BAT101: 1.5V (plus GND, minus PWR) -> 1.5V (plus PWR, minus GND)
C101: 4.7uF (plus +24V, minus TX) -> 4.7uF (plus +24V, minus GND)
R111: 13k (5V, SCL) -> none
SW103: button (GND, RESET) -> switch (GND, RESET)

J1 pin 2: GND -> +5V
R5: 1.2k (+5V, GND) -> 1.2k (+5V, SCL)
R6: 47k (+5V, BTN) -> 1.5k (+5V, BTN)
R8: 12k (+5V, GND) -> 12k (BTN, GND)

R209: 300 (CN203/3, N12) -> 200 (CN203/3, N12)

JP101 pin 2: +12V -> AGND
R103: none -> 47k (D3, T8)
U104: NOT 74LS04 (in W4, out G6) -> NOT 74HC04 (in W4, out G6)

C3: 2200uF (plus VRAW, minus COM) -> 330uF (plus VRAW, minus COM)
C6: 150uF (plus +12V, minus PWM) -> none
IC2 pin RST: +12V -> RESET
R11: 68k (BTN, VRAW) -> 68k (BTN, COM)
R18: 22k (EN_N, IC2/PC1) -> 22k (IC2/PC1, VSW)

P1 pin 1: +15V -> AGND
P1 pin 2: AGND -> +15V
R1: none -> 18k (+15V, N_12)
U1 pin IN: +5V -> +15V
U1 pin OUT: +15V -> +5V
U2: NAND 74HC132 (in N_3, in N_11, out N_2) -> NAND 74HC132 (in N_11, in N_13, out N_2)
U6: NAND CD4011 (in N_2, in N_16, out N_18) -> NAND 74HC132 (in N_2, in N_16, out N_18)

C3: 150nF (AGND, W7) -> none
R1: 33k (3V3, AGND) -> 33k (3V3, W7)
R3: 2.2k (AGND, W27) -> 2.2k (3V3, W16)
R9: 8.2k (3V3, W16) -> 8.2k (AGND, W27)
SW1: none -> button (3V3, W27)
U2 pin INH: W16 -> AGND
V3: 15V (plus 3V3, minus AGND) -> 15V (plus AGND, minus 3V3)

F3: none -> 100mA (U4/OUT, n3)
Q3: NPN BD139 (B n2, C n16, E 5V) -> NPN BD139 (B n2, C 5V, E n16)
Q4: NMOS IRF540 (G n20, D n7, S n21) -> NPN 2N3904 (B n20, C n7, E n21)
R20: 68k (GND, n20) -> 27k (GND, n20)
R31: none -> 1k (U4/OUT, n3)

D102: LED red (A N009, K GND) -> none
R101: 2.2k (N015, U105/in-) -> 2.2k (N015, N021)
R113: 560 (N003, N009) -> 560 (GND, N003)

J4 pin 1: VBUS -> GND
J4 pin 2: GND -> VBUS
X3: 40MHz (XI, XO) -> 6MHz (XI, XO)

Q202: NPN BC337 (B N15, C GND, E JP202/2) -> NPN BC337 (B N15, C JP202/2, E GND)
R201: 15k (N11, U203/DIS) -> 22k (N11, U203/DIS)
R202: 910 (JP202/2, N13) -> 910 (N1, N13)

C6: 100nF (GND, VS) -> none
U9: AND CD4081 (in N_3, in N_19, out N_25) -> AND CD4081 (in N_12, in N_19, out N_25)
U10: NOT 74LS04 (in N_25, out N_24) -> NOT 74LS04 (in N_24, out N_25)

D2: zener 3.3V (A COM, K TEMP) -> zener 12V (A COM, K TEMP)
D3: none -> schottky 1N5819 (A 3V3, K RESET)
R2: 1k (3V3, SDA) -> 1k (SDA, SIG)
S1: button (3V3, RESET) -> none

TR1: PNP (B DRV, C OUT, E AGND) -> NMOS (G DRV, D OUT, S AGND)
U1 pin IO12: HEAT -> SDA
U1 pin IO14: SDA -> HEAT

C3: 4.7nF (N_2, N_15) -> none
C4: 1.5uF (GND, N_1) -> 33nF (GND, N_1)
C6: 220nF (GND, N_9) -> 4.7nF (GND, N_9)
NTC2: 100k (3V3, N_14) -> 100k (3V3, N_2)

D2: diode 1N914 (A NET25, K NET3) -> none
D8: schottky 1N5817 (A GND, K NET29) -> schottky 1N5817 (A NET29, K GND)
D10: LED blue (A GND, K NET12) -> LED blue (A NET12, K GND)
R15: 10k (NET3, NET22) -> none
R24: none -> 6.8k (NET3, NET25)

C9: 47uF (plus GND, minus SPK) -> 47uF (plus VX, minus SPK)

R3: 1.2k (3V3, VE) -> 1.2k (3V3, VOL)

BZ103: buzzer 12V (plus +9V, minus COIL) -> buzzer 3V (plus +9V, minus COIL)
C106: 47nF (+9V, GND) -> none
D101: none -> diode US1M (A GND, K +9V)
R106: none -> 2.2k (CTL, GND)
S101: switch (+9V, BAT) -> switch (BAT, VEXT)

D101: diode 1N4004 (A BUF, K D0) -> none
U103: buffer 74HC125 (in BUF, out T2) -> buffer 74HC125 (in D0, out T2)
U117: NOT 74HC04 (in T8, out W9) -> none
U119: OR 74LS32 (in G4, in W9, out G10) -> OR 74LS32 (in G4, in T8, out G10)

——————————

Task objective
Repeat the entries above verbatim, but only from the line that has "SW103: button (GND, RESET)" down to the line that has "U104: NOT 74LS04", inclusive.

Solution below
SW103: button (GND, RESET) -> switch (GND, RESET)

J1 pin 2: GND -> +5V
R5: 1.2k (+5V, GND) -> 1.2k (+5V, SCL)
R6: 47k (+5V, BTN) -> 1.5k (+5V, BTN)
R8: 12k (+5V, GND) -> 12k (BTN, GND)

R209: 300 (CN203/3, N12) -> 200 (CN203/3, N12)

JP101 pin 2: +12V -> AGND
R103: none -> 47k (D3, T8)
U104: NOT 74LS04 (in W4, out G6) -> NOT 74HC04 (in W4, out G6)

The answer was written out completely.